DIRECTIONS FOR THIS TASK:
For each entry, restate it word for word while omitting any image it holds.

INFORMATION SUPPLIED:
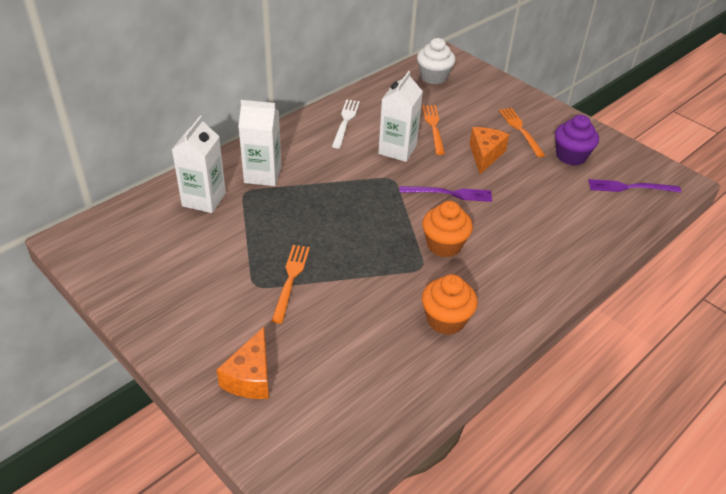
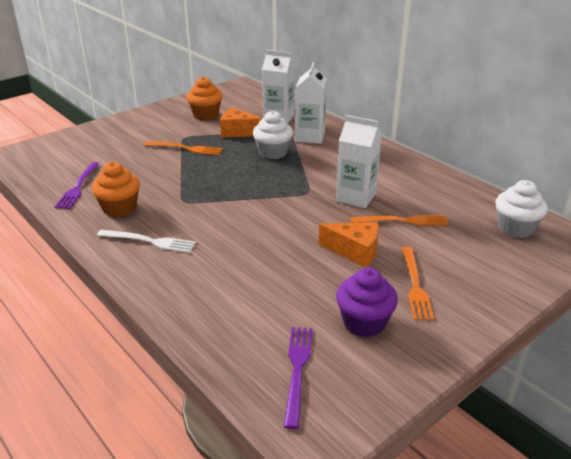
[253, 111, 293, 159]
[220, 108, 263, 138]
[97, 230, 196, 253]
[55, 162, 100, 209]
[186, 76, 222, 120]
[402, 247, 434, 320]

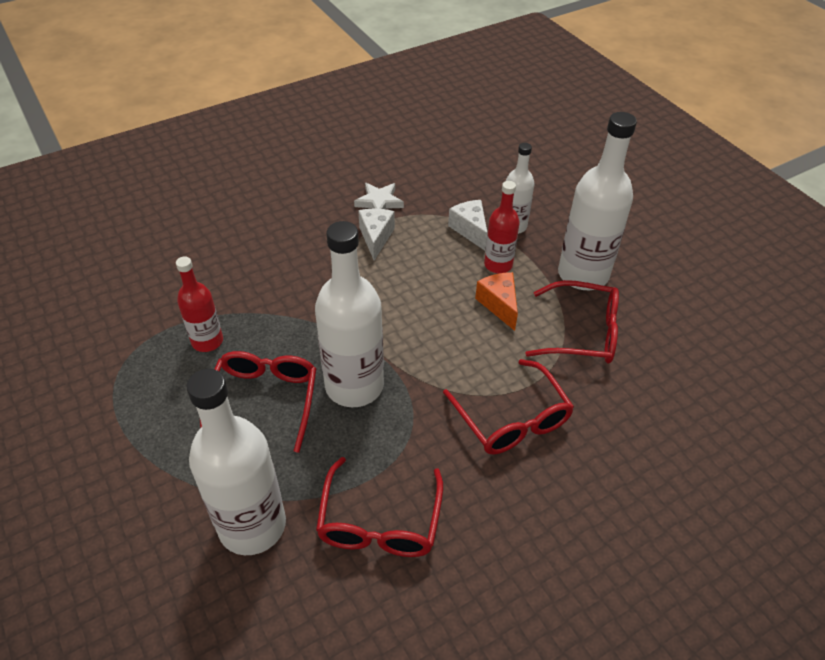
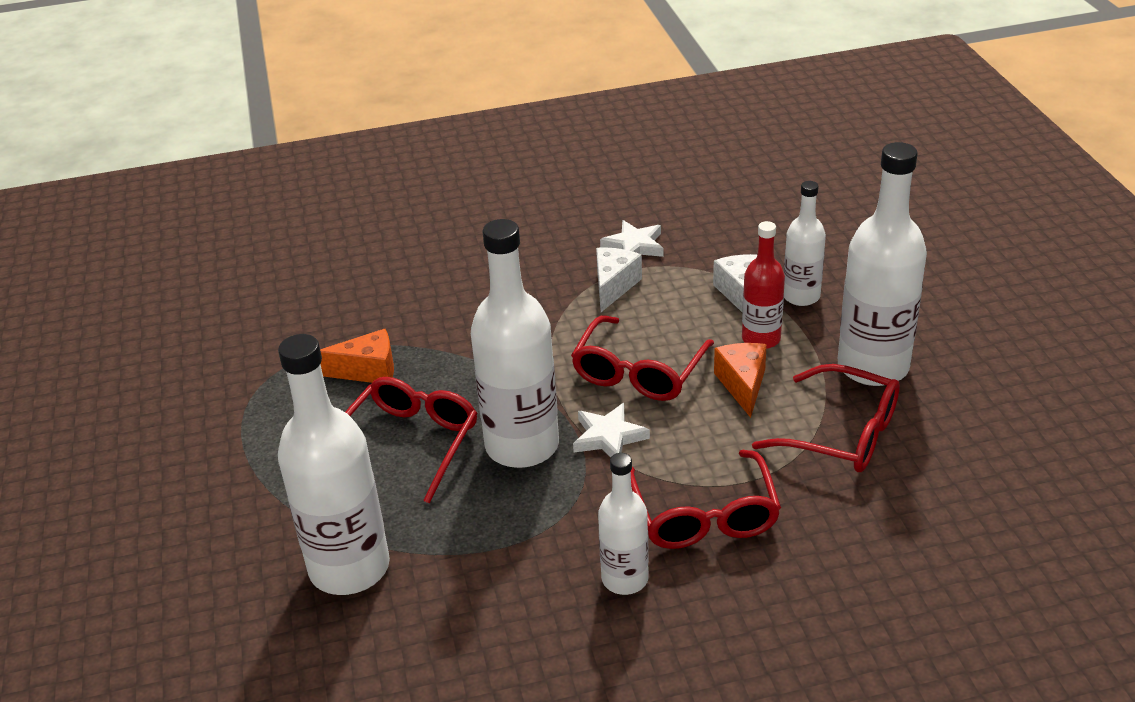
[573, 403, 650, 457]
[598, 453, 649, 595]
[571, 315, 714, 401]
[320, 329, 394, 383]

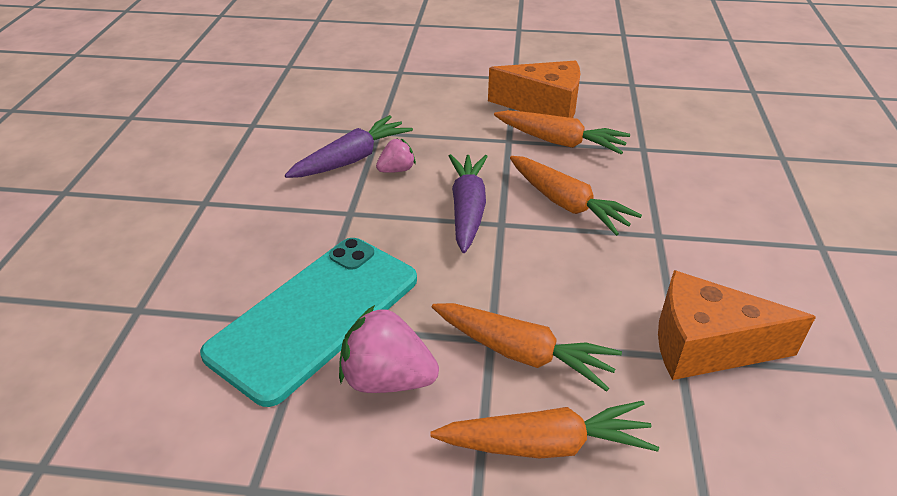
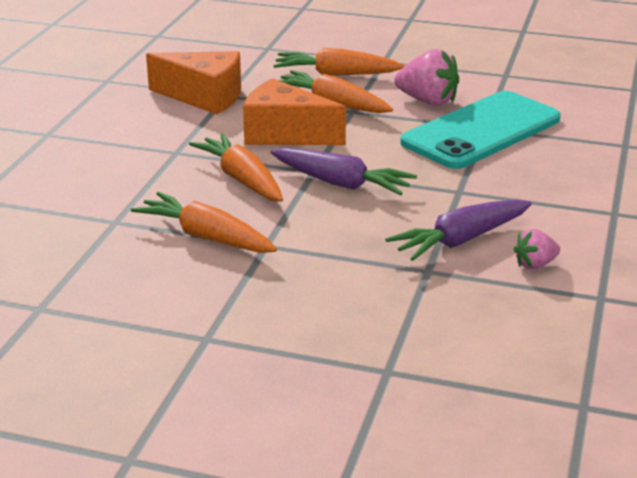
[513, 229, 560, 269]
[243, 78, 346, 145]
[271, 148, 417, 195]

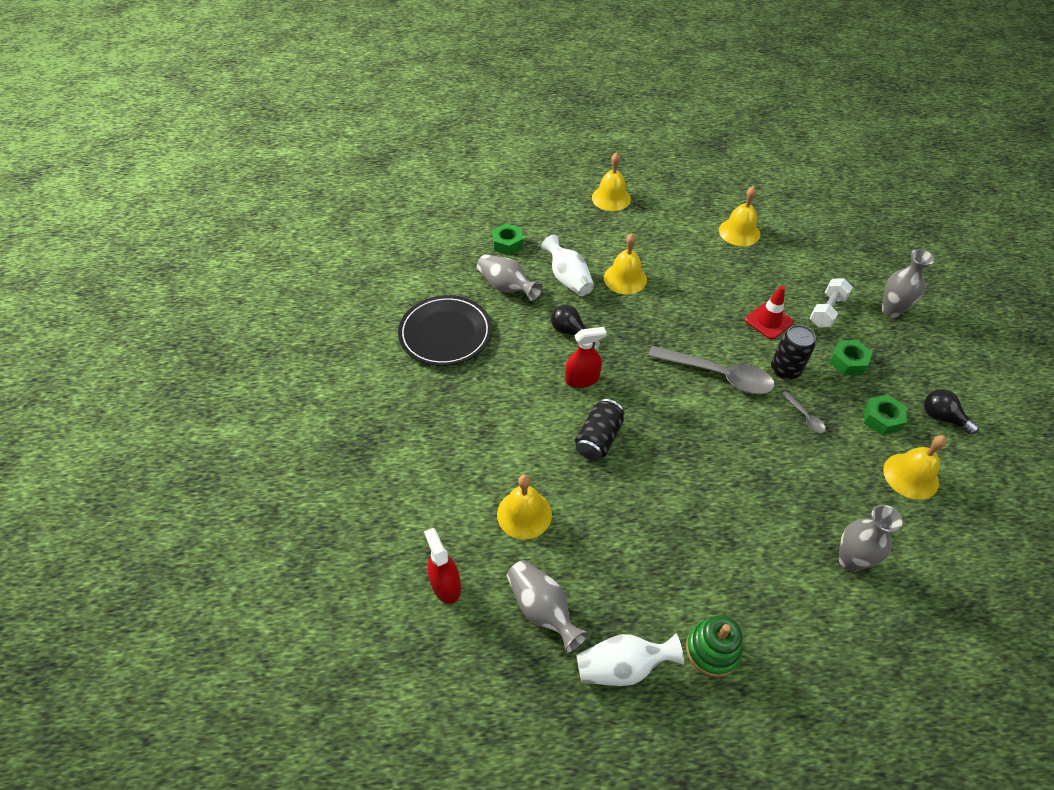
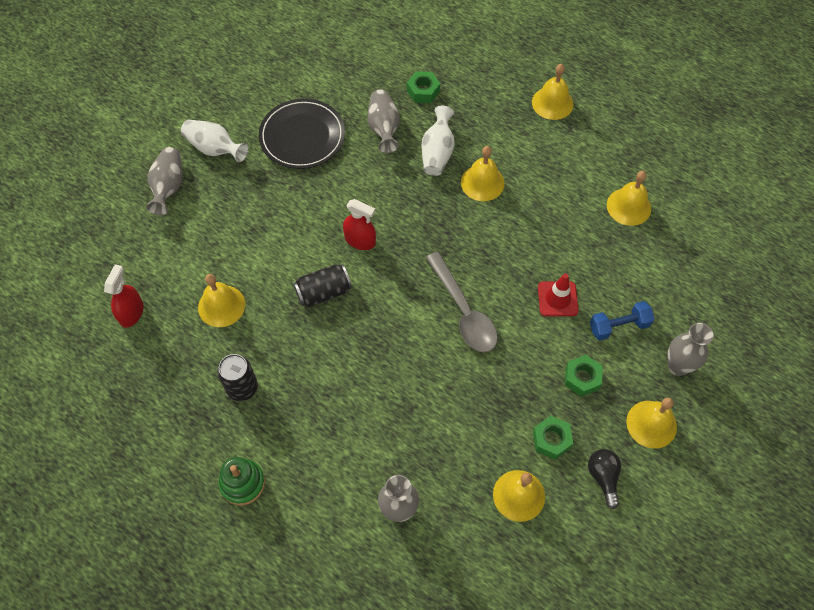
[551, 305, 595, 344] (first image)
[781, 391, 826, 433] (first image)
[626, 398, 677, 449]
[146, 147, 182, 215]
[181, 120, 248, 163]
[217, 354, 258, 401]
[590, 301, 655, 340]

EXERCISE ANSWER:
[253, 111, 293, 159]
[220, 108, 263, 138]
[97, 230, 196, 253]
[55, 162, 100, 209]
[186, 76, 222, 120]
[402, 247, 434, 320]

[573, 403, 650, 457]
[598, 453, 649, 595]
[571, 315, 714, 401]
[320, 329, 394, 383]

[513, 229, 560, 269]
[243, 78, 346, 145]
[271, 148, 417, 195]

[551, 305, 595, 344] (first image)
[781, 391, 826, 433] (first image)
[626, 398, 677, 449]
[146, 147, 182, 215]
[181, 120, 248, 163]
[217, 354, 258, 401]
[590, 301, 655, 340]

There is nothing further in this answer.